[Scene change data]
Content starts
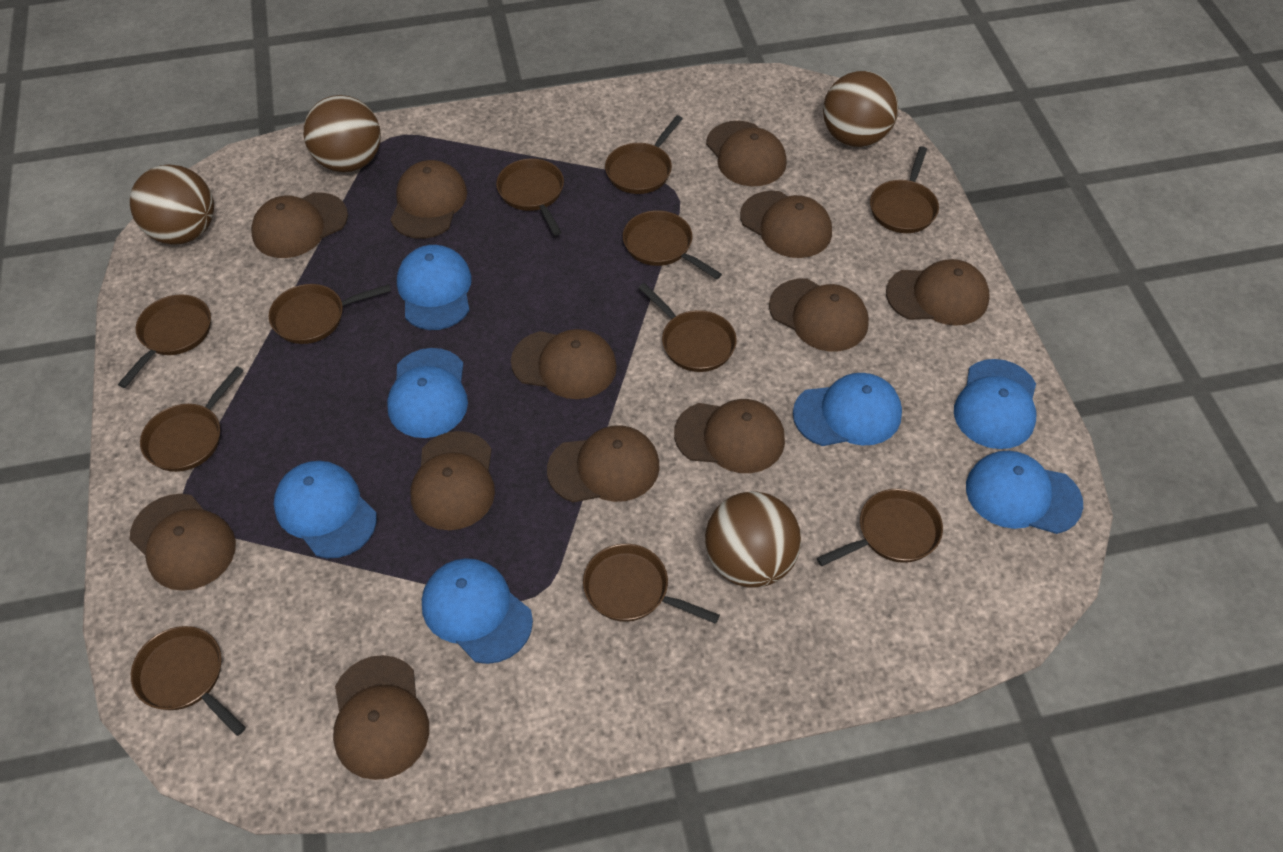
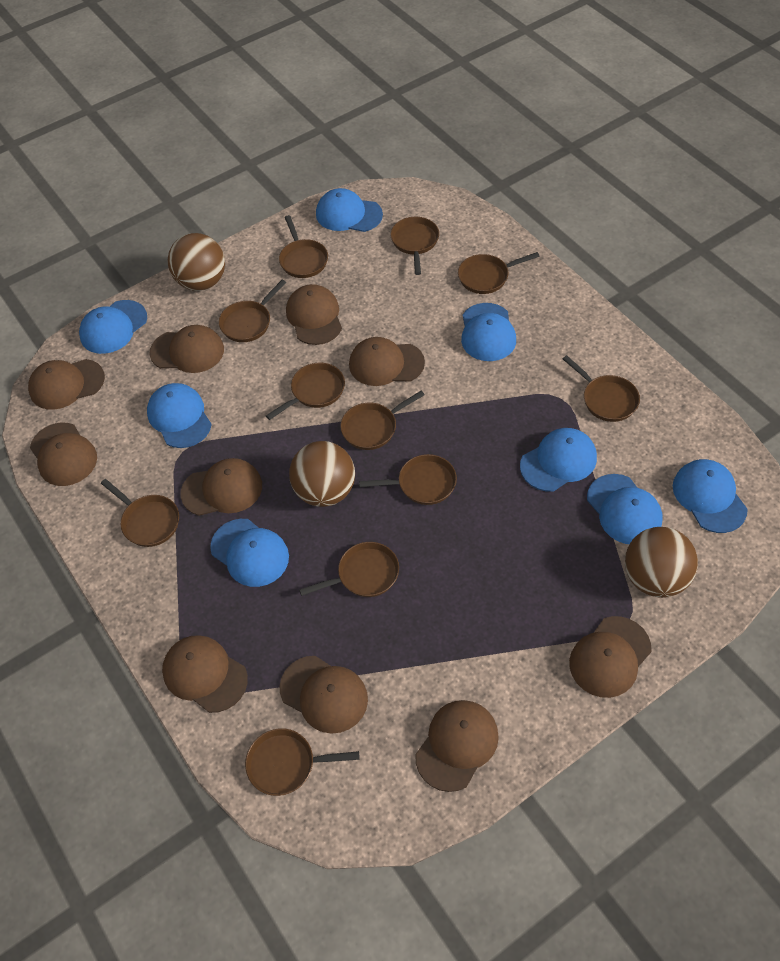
blue cap: 7 -> 8
brown ball: 4 -> 3
brown cap: 12 -> 10

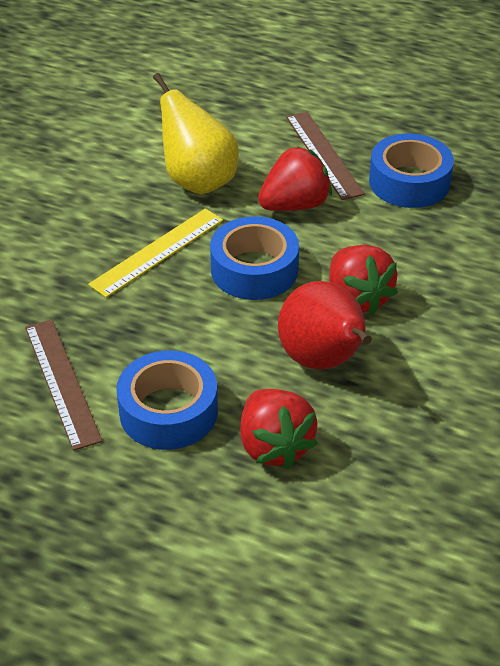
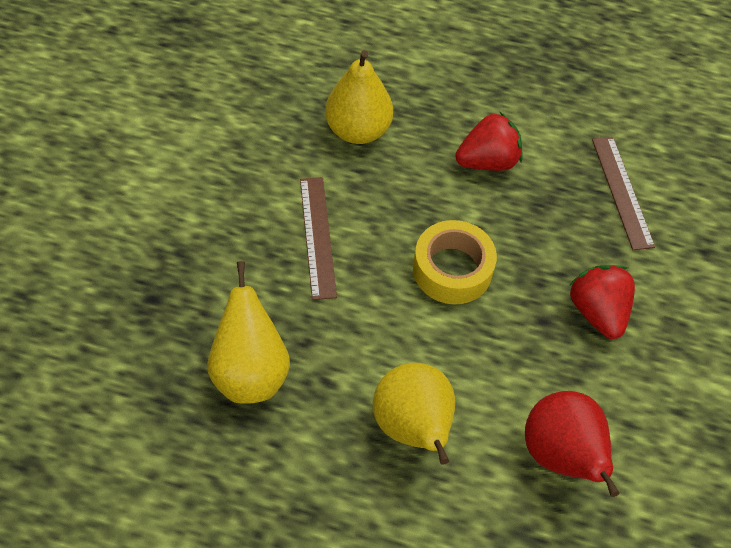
blue tape: 3 -> 0
red strawberry: 3 -> 2
yellow pear: 1 -> 3
yellow ruler: 1 -> 0
yellow tape: 0 -> 1

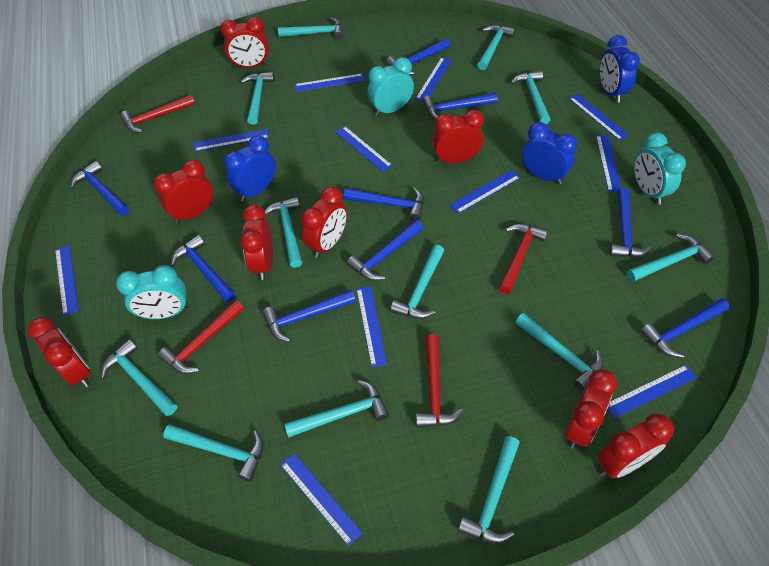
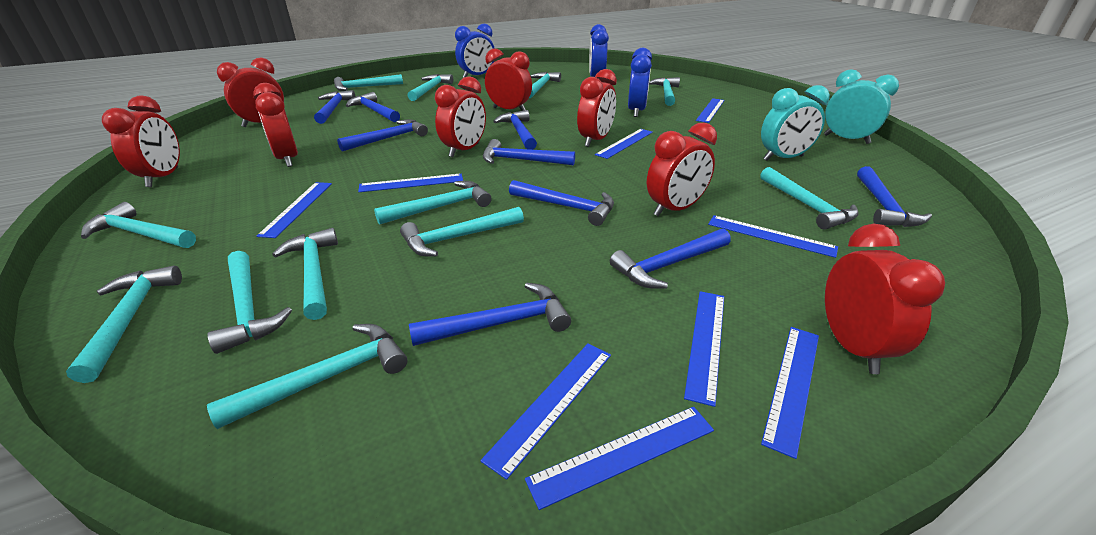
blue ruler: 11 -> 9
red hammer: 4 -> 0
turquoise clock: 3 -> 2

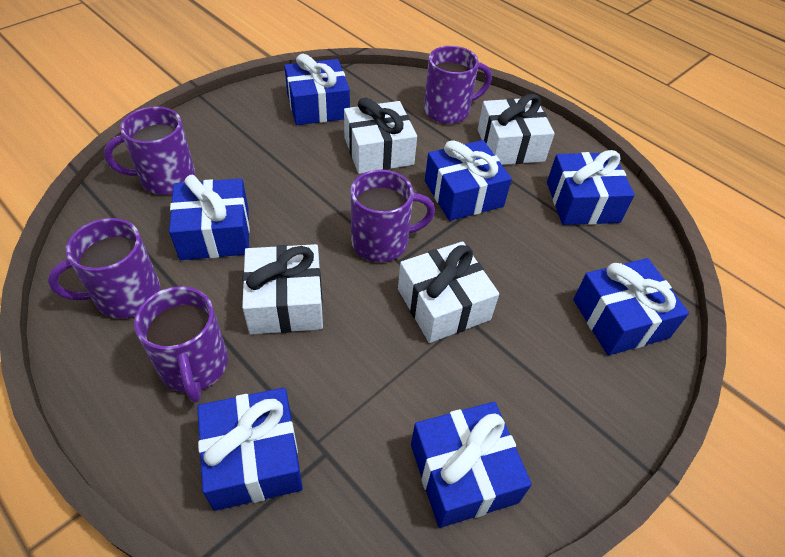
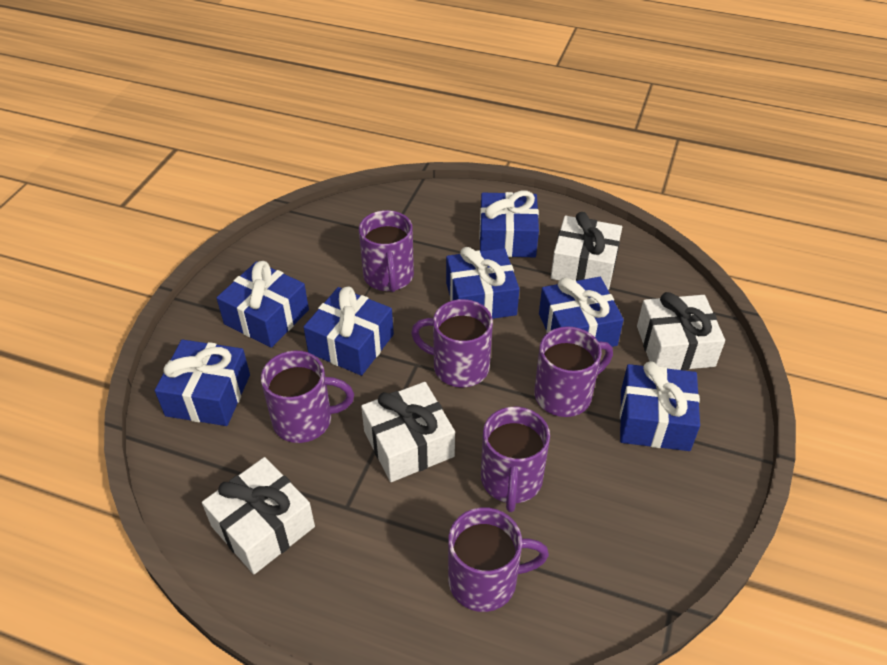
purple mug: 5 -> 6

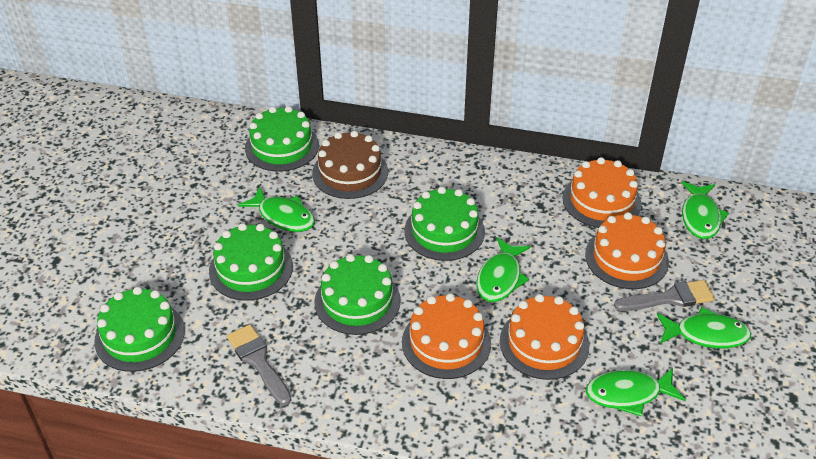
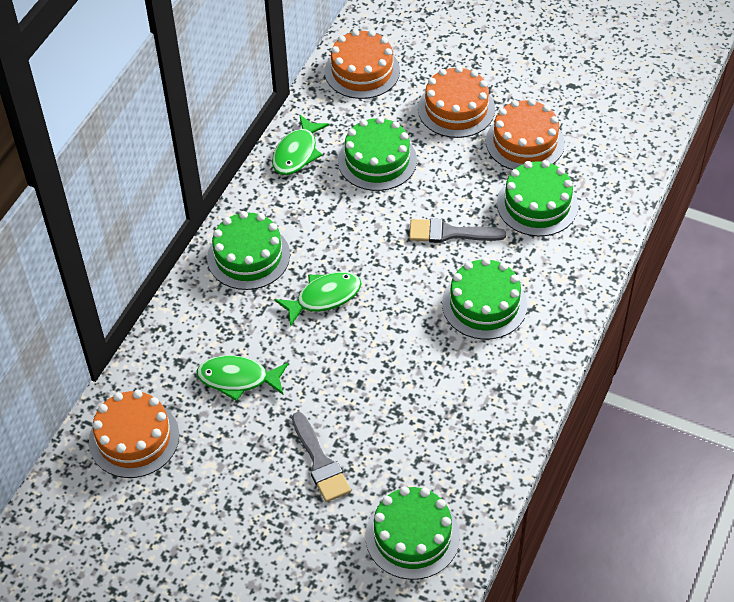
brown cake: 1 -> 0
green fish: 5 -> 3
Content ends
Work instruction:
Leave out the pictures, and retype exactly the lines from the one containing "yellow tape: 0 -> 1" through the final line of the data.

Solution for this problem:
yellow tape: 0 -> 1

blue ruler: 11 -> 9
red hammer: 4 -> 0
turquoise clock: 3 -> 2

purple mug: 5 -> 6

brown cake: 1 -> 0
green fish: 5 -> 3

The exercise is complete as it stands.